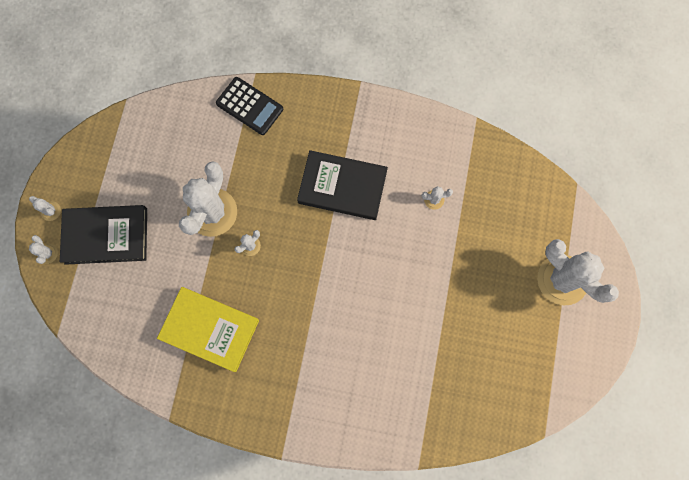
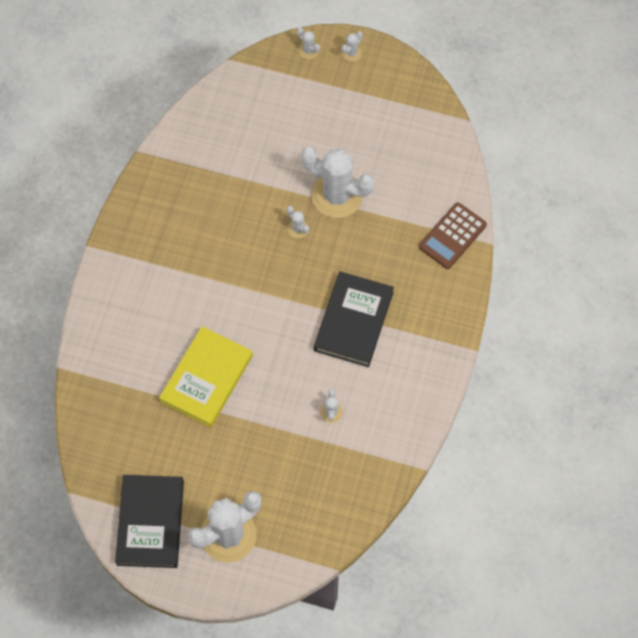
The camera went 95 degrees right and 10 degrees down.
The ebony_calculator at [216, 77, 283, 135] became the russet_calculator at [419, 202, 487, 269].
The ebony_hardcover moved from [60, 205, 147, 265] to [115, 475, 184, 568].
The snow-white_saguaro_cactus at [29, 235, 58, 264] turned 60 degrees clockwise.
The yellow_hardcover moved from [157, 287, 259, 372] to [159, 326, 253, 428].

************

Exercise details>
Everything in the entries except the pictures must be duplicated exactly.

Solution for this problem>
The camera went 95 degrees right and 10 degrees down.
The ebony_calculator at [216, 77, 283, 135] became the russet_calculator at [419, 202, 487, 269].
The ebony_hardcover moved from [60, 205, 147, 265] to [115, 475, 184, 568].
The snow-white_saguaro_cactus at [29, 235, 58, 264] turned 60 degrees clockwise.
The yellow_hardcover moved from [157, 287, 259, 372] to [159, 326, 253, 428].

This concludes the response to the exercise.